Prompt:
Omit every picture while repeating the entries exactly.

The input:
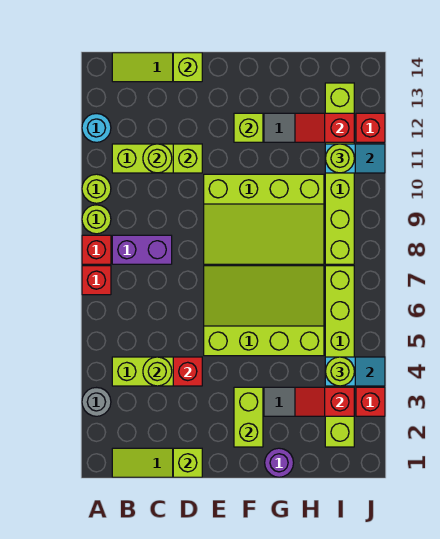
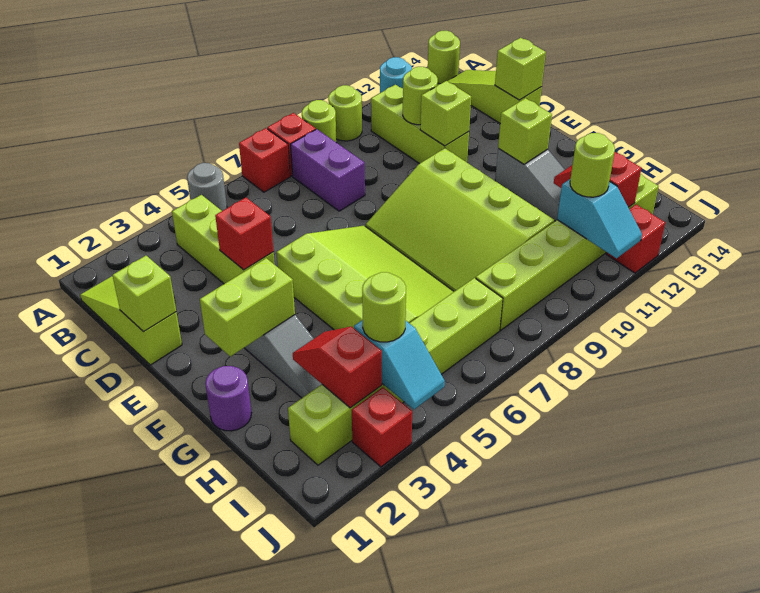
grey round brick A3 level 1 -> grey round brick A5 level 1
lime round brick C4 level 2 -> lime round brick A14 level 1

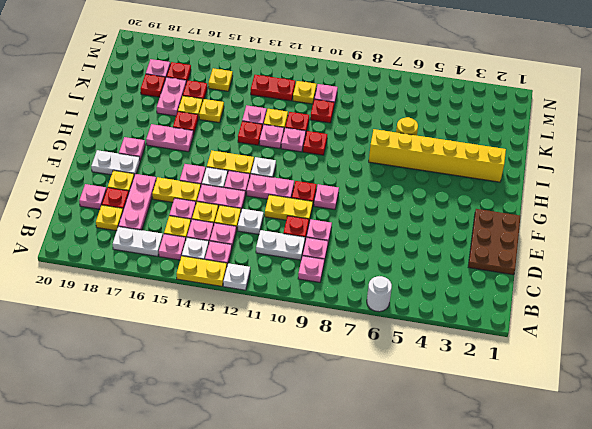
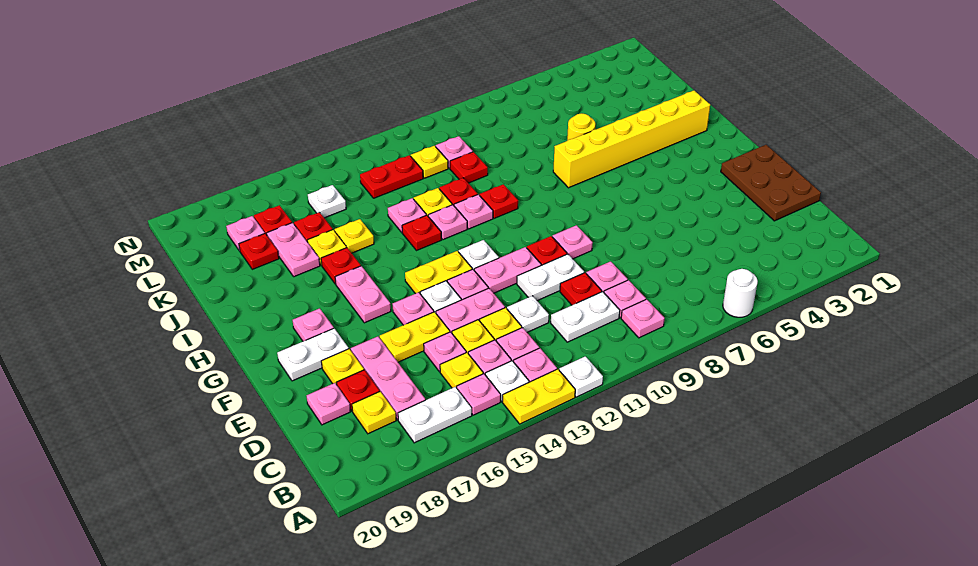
yellow plate E10:E11 level 1 -> white plate E10:E11 level 1
pink plate H16:H17 level 1 -> pink plate G16:H16 level 1
yellow plate L15 level 1 -> white plate L15 level 1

Answer to this task:
grey round brick A3 level 1 -> grey round brick A5 level 1
lime round brick C4 level 2 -> lime round brick A14 level 1

yellow plate E10:E11 level 1 -> white plate E10:E11 level 1
pink plate H16:H17 level 1 -> pink plate G16:H16 level 1
yellow plate L15 level 1 -> white plate L15 level 1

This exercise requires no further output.